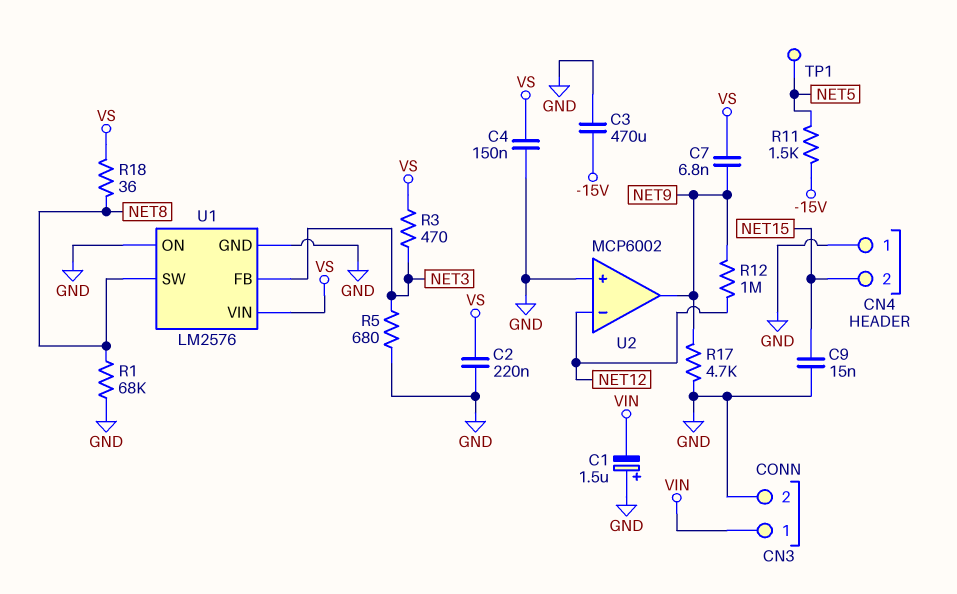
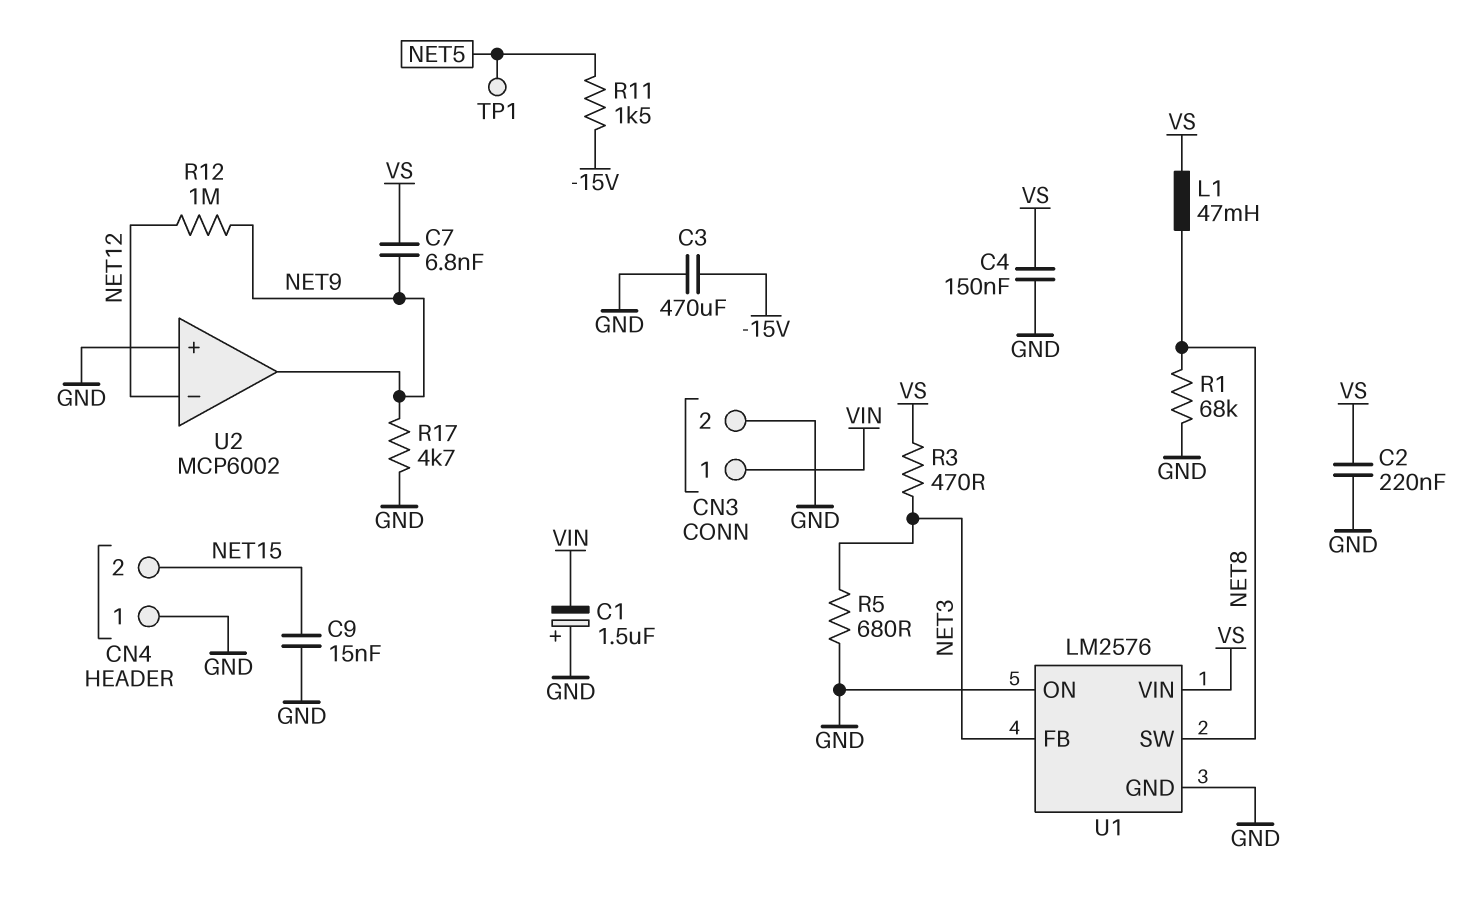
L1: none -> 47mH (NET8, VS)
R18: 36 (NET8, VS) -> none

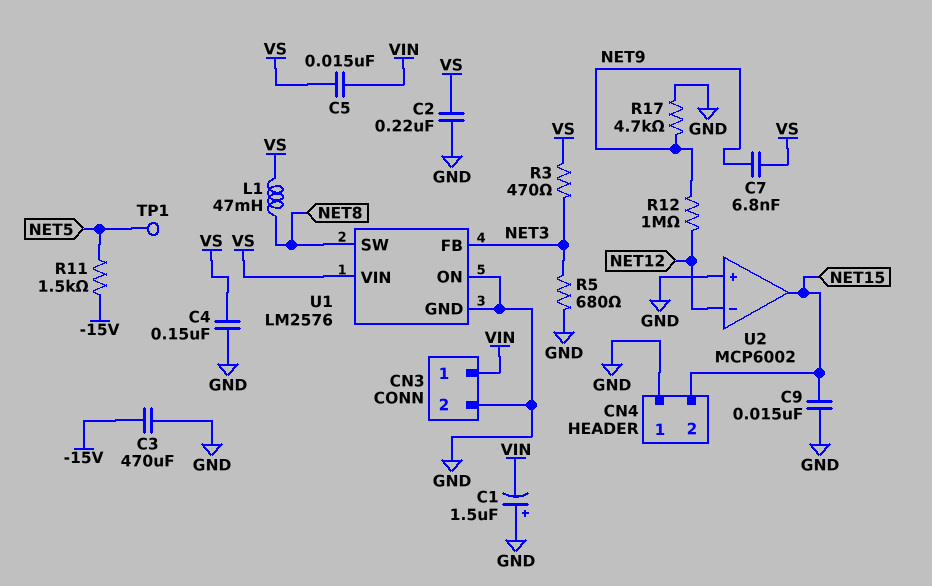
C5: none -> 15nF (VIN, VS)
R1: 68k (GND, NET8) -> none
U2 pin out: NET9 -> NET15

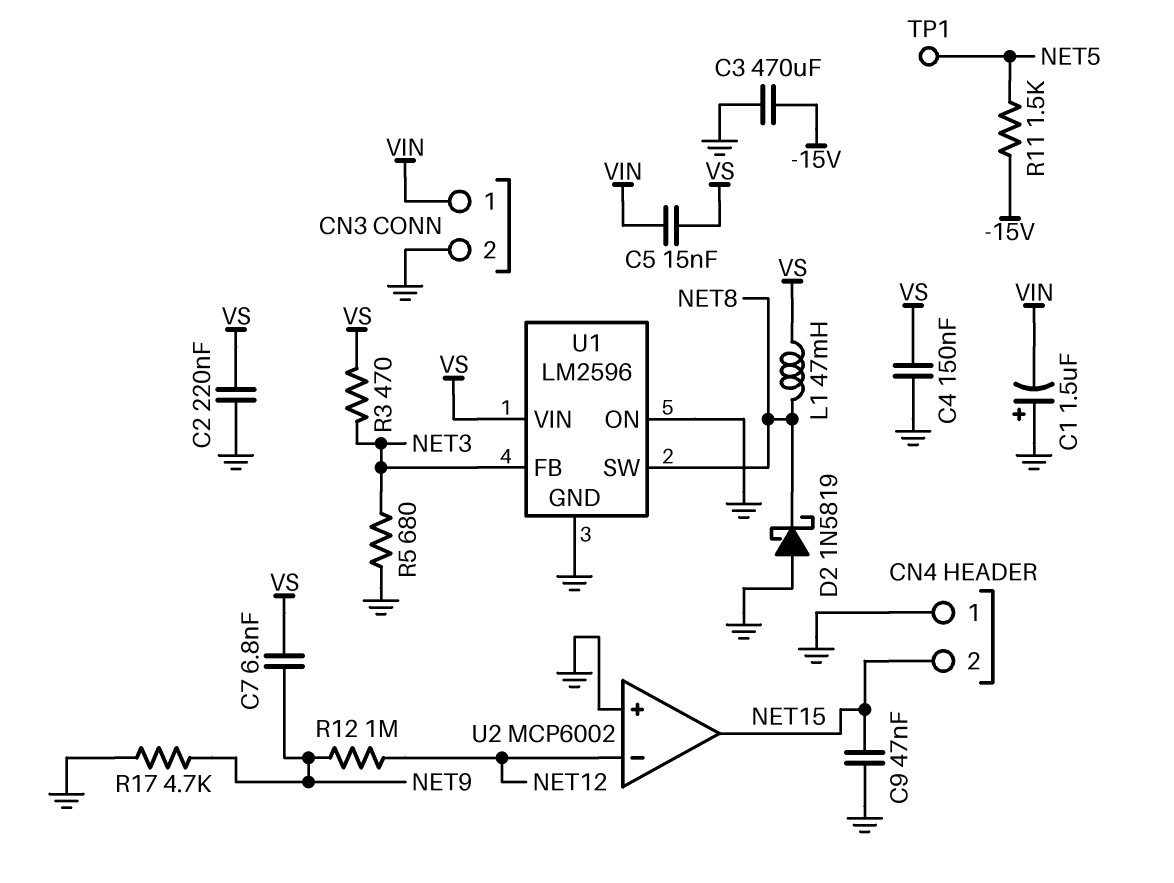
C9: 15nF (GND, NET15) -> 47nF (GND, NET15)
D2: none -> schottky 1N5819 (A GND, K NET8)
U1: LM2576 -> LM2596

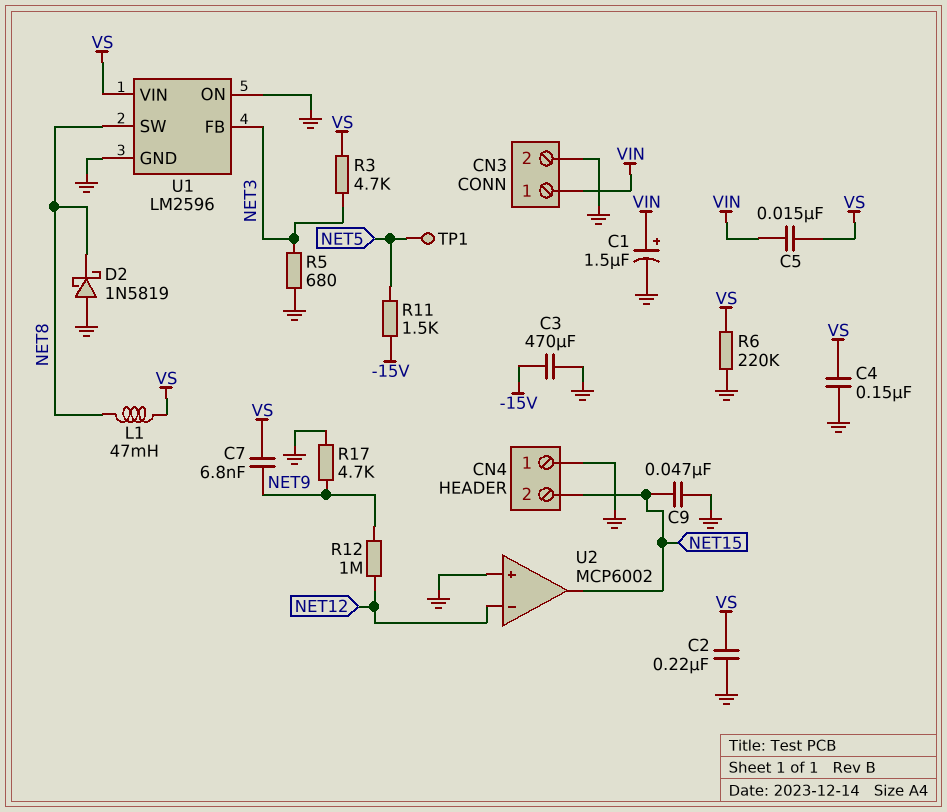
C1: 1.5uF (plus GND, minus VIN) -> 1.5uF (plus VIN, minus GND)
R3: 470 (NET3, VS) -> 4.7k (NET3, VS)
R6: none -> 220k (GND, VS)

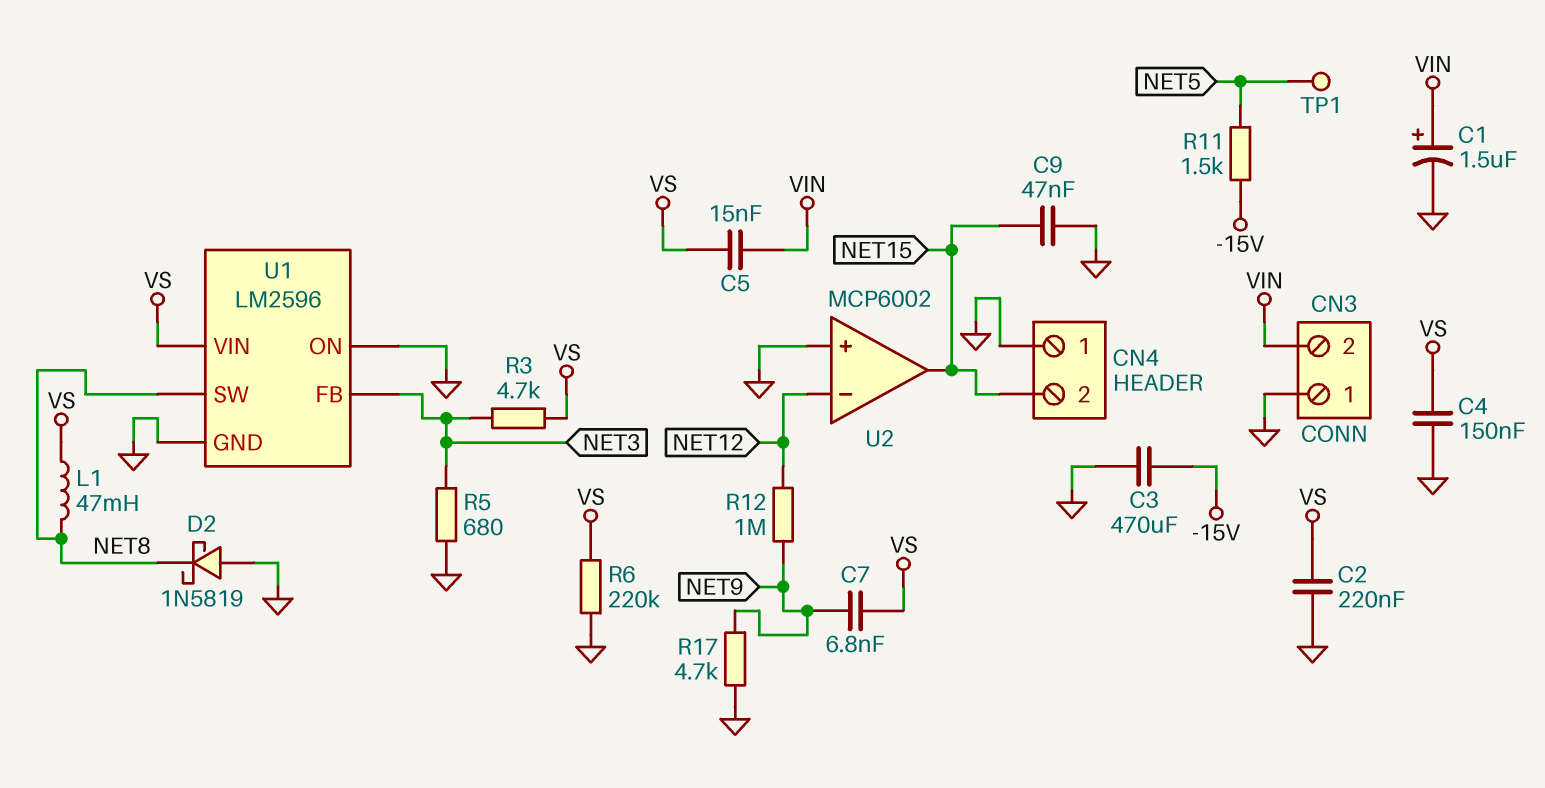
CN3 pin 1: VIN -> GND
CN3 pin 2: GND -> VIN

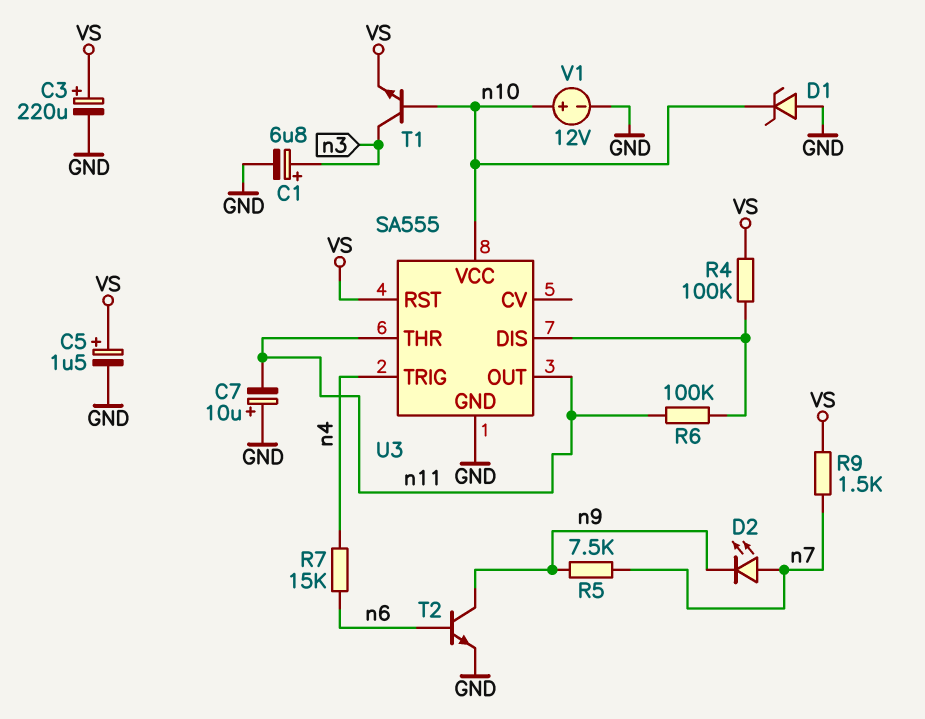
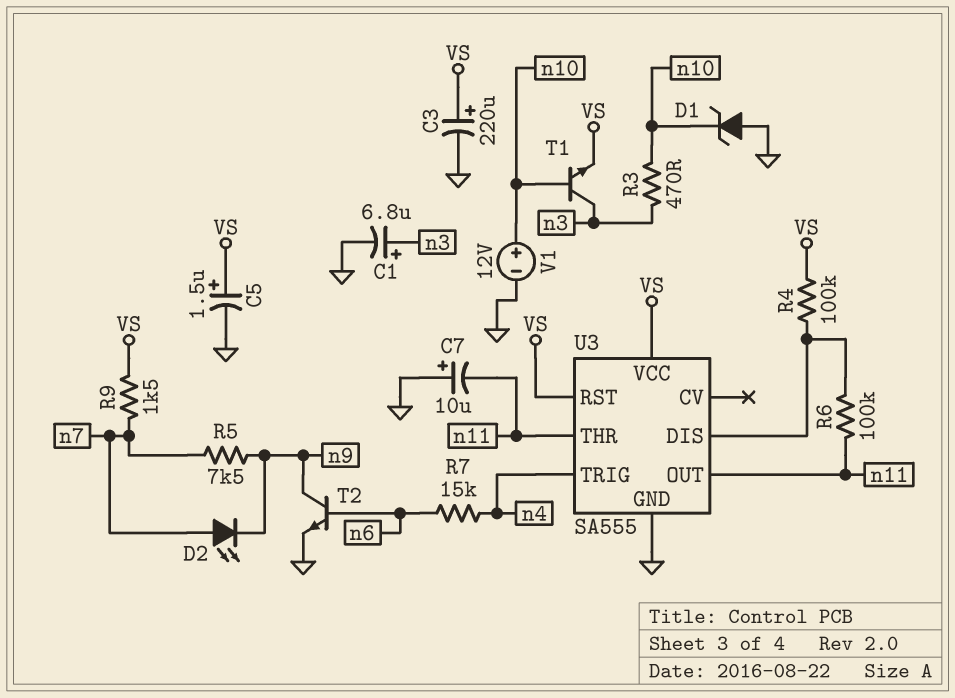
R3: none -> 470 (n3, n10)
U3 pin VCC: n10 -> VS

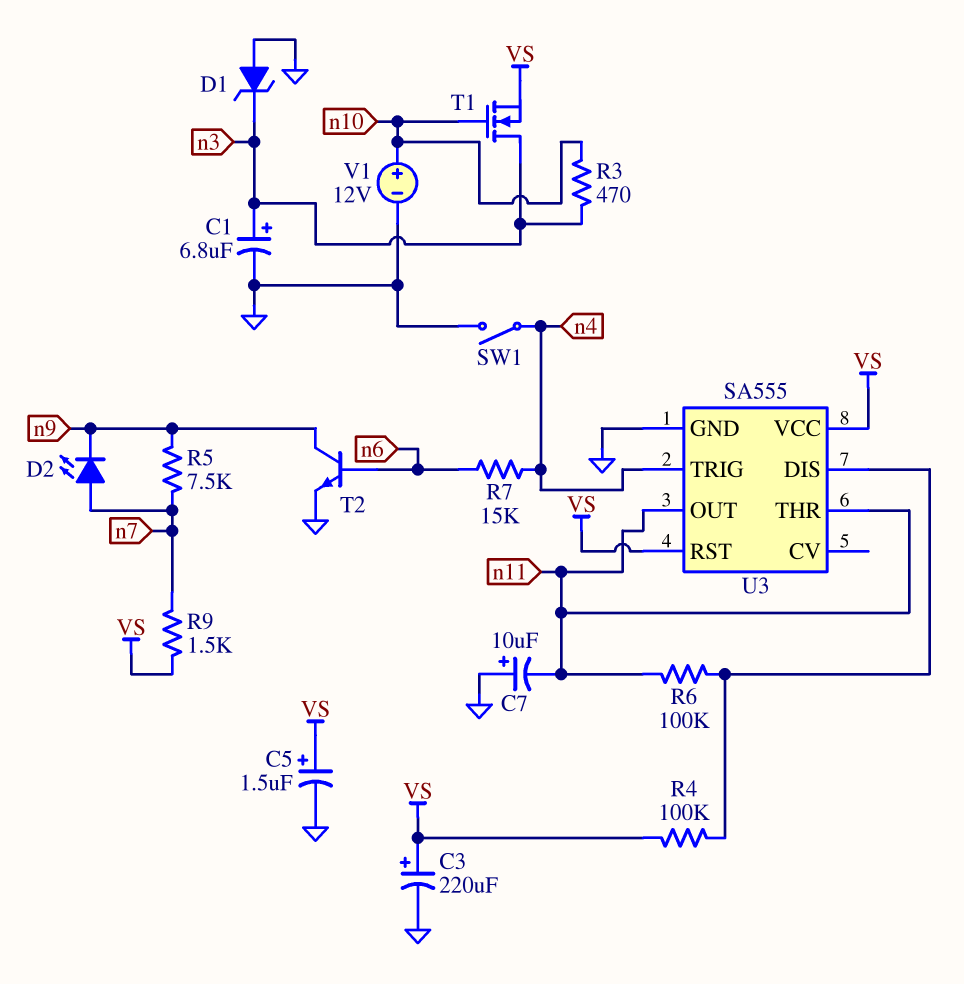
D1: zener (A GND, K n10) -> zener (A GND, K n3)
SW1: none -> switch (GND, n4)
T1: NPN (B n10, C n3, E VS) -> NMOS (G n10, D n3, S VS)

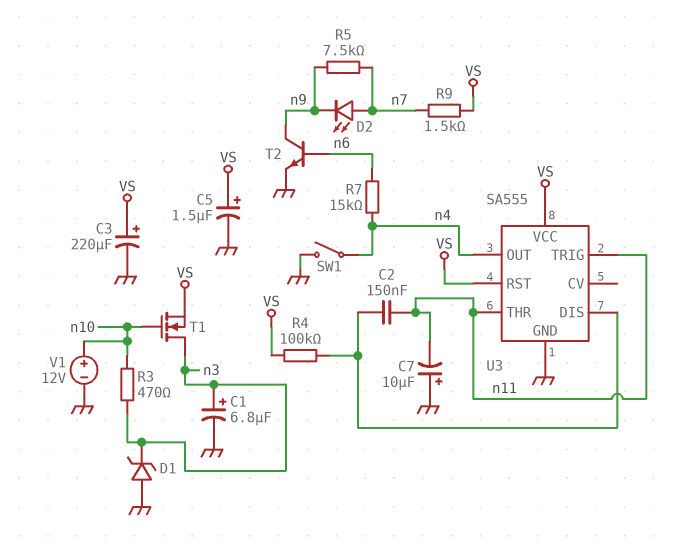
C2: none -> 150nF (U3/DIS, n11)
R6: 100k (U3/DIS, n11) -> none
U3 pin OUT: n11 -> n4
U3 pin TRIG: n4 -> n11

** Task item **
Leaving the pictures aside, repeat the data above exactly.

** Answer section **
L1: none -> 47mH (NET8, VS)
R18: 36 (NET8, VS) -> none

C5: none -> 15nF (VIN, VS)
R1: 68k (GND, NET8) -> none
U2 pin out: NET9 -> NET15

C9: 15nF (GND, NET15) -> 47nF (GND, NET15)
D2: none -> schottky 1N5819 (A GND, K NET8)
U1: LM2576 -> LM2596

C1: 1.5uF (plus GND, minus VIN) -> 1.5uF (plus VIN, minus GND)
R3: 470 (NET3, VS) -> 4.7k (NET3, VS)
R6: none -> 220k (GND, VS)

CN3 pin 1: VIN -> GND
CN3 pin 2: GND -> VIN

R3: none -> 470 (n3, n10)
U3 pin VCC: n10 -> VS

D1: zener (A GND, K n10) -> zener (A GND, K n3)
SW1: none -> switch (GND, n4)
T1: NPN (B n10, C n3, E VS) -> NMOS (G n10, D n3, S VS)

C2: none -> 150nF (U3/DIS, n11)
R6: 100k (U3/DIS, n11) -> none
U3 pin OUT: n11 -> n4
U3 pin TRIG: n4 -> n11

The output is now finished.